EXERCISE GOAL: Copy every entry word for word. Skip the pictures.

(DATA RECORDS)

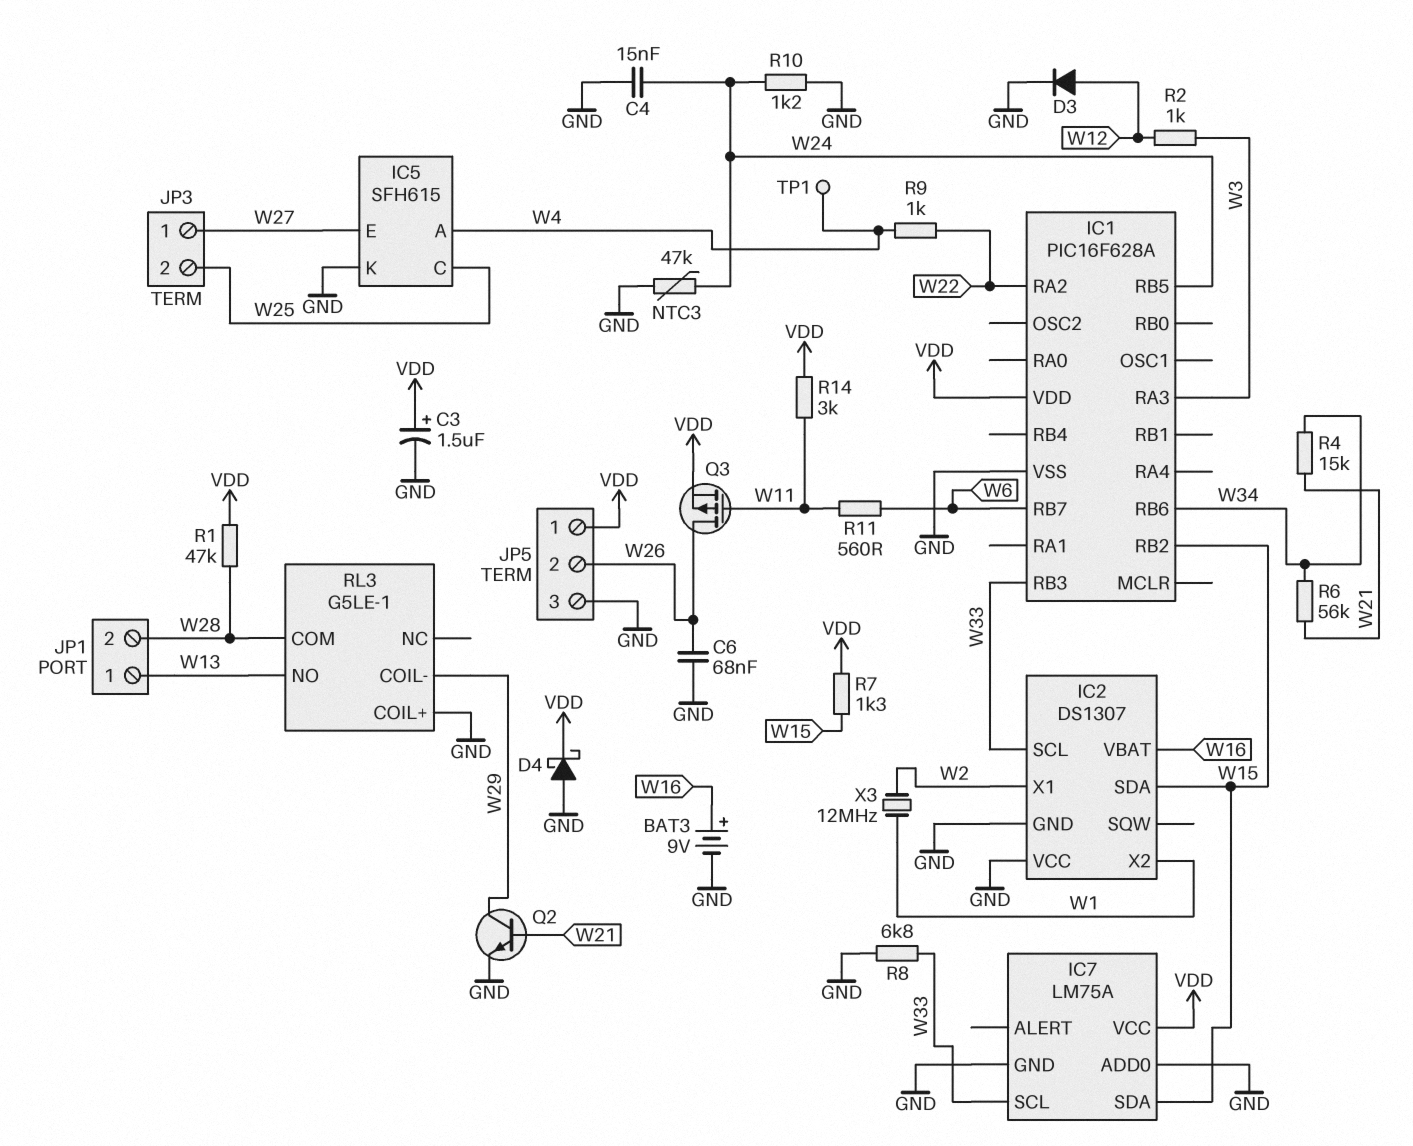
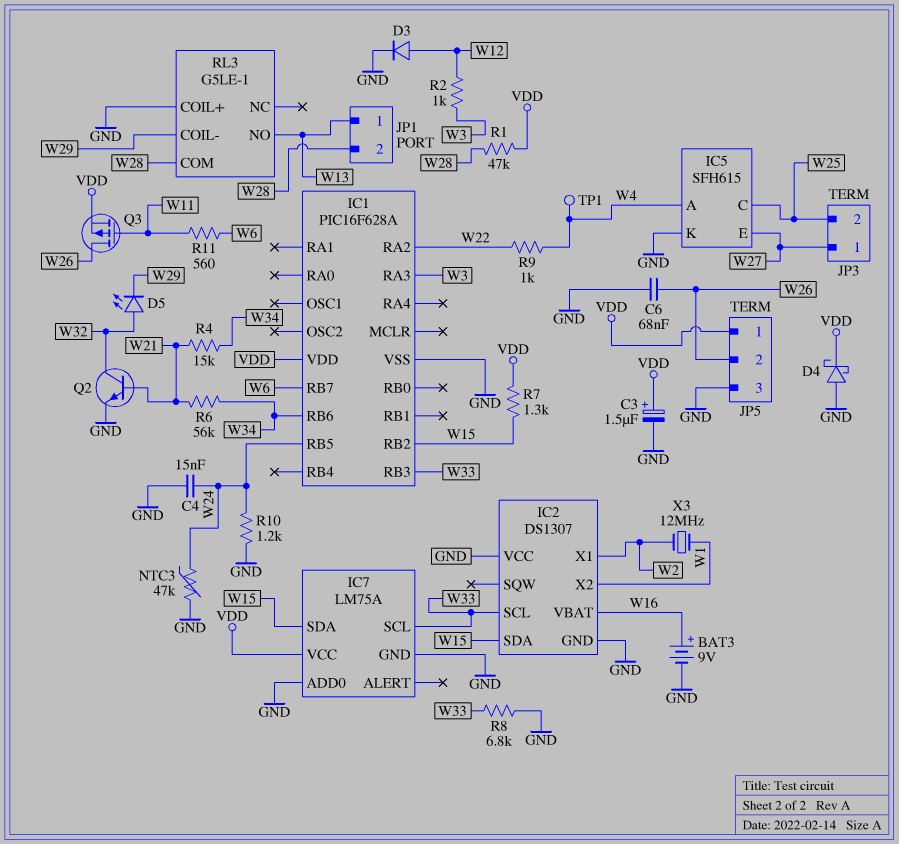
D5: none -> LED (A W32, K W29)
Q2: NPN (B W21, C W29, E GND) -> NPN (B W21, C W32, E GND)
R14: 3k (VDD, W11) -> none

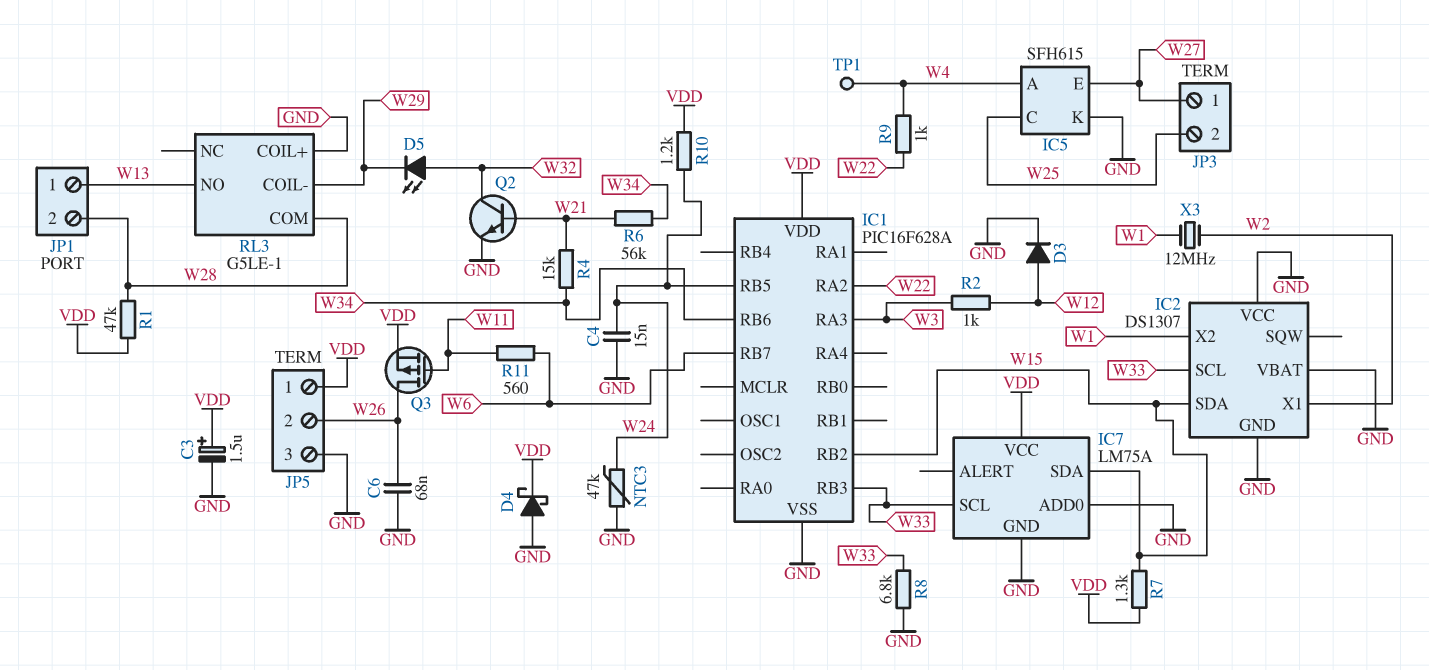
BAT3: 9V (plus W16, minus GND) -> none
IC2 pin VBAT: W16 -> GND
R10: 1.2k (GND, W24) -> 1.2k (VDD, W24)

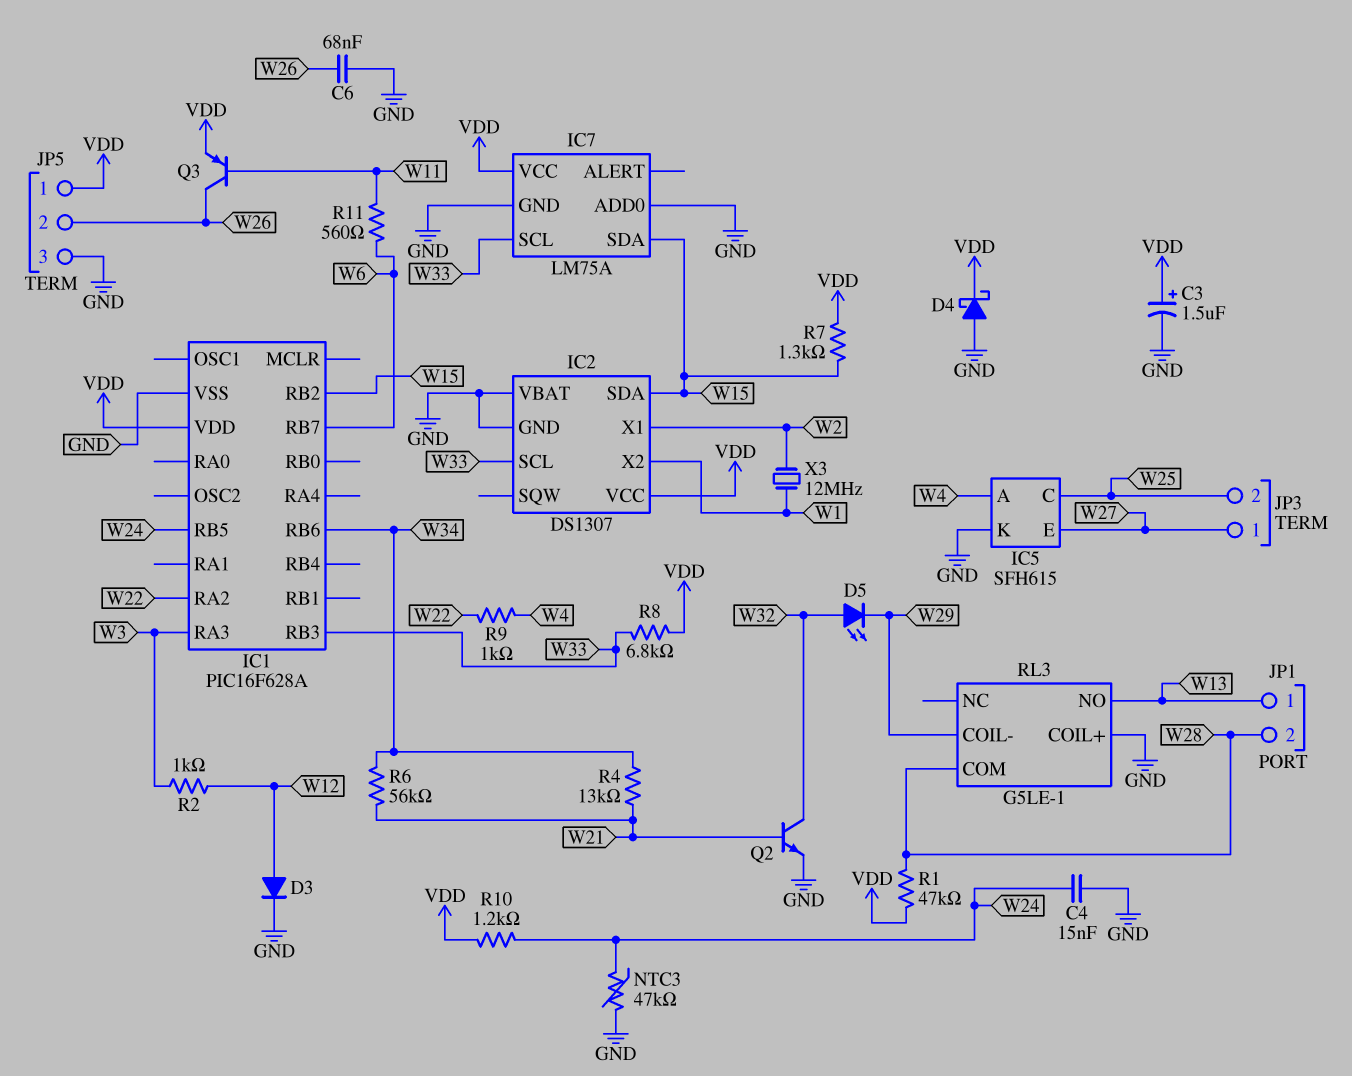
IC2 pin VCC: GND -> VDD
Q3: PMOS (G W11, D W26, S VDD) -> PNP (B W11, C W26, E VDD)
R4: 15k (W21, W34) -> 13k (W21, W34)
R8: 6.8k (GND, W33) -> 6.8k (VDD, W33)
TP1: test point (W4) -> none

(End DATA RECORDS)

ANSWER FOR THE TASK:
D5: none -> LED (A W32, K W29)
Q2: NPN (B W21, C W29, E GND) -> NPN (B W21, C W32, E GND)
R14: 3k (VDD, W11) -> none

BAT3: 9V (plus W16, minus GND) -> none
IC2 pin VBAT: W16 -> GND
R10: 1.2k (GND, W24) -> 1.2k (VDD, W24)

IC2 pin VCC: GND -> VDD
Q3: PMOS (G W11, D W26, S VDD) -> PNP (B W11, C W26, E VDD)
R4: 15k (W21, W34) -> 13k (W21, W34)
R8: 6.8k (GND, W33) -> 6.8k (VDD, W33)
TP1: test point (W4) -> none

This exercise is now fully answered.